(Scene image comparisons)

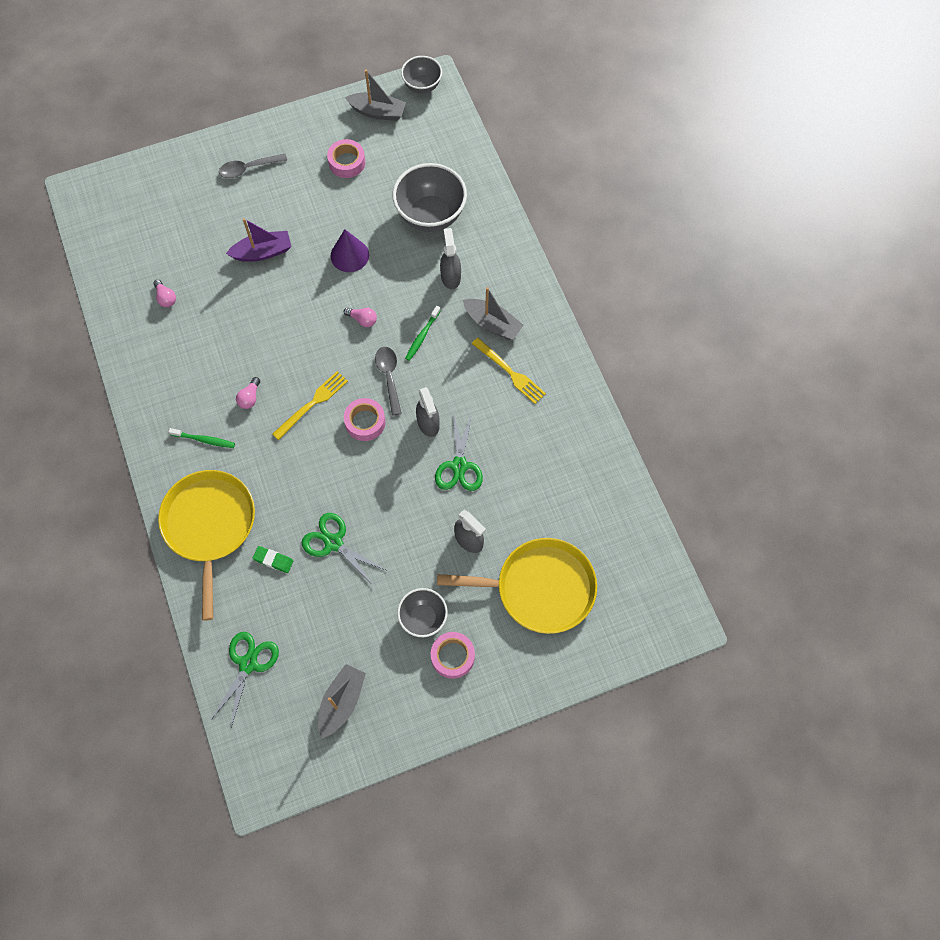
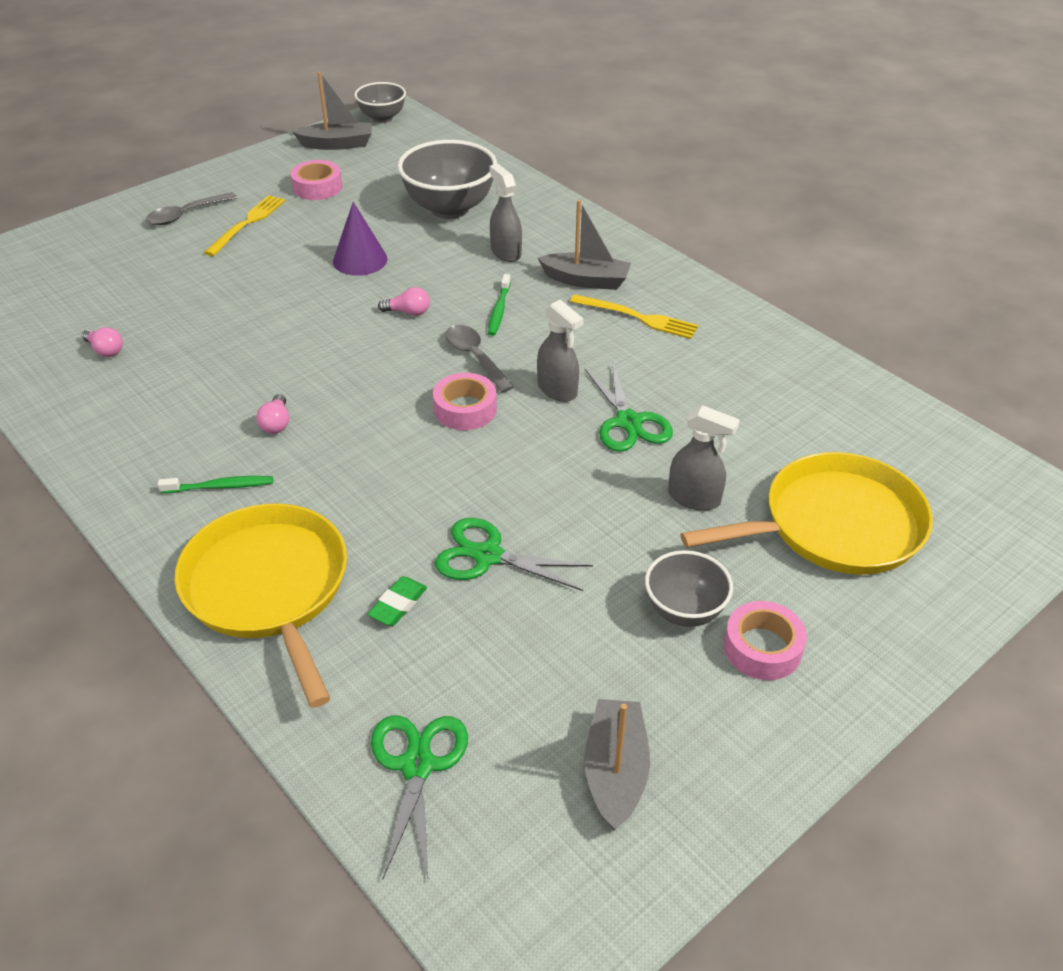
camera: 20 degrees left, 25 degrees down
purple boat [226,218,292,262] -> none
green eraser [253,546,293,573] -> green eraser turned 60 degrees counterclockwise [367,576,427,626]
yellow fork [272,371,348,440] -> yellow fork moved to [204,195,285,256]

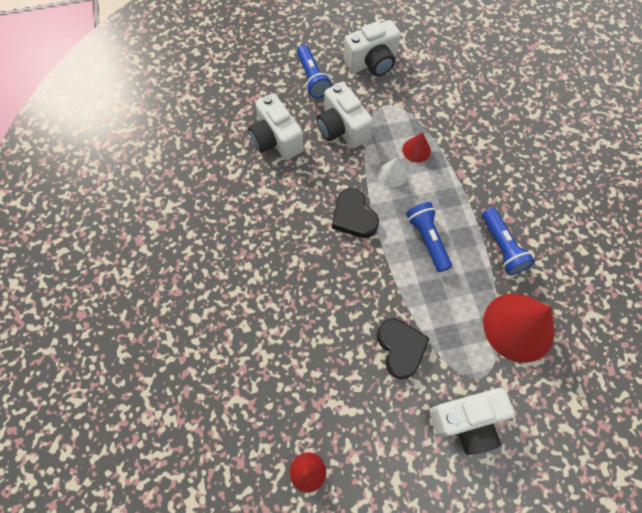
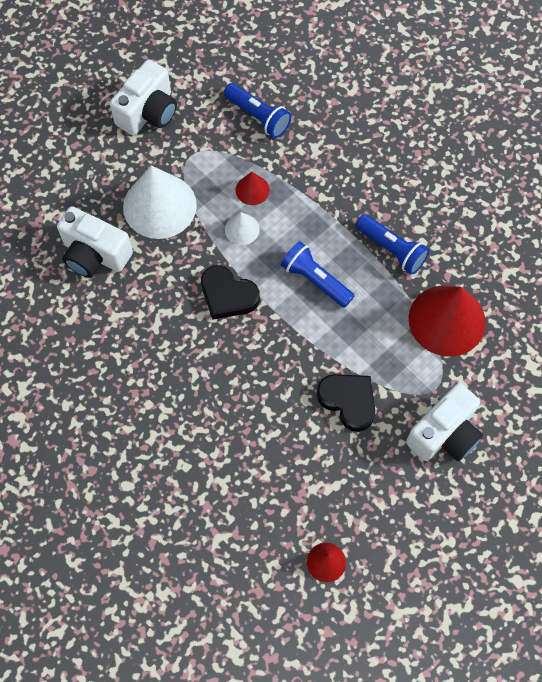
camera: 30 degrees left, 0 degrees up
blue flashlight [297,45,332,98] -> blue flashlight moved to [224,83,291,138]
white camera [317,82,373,148] -> white cone [123,166,197,239]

■ REQUIRED ACTION ■
State the number of lines in the records that contain the string "left", and nothing more.

■ RESULT BELOW ■
2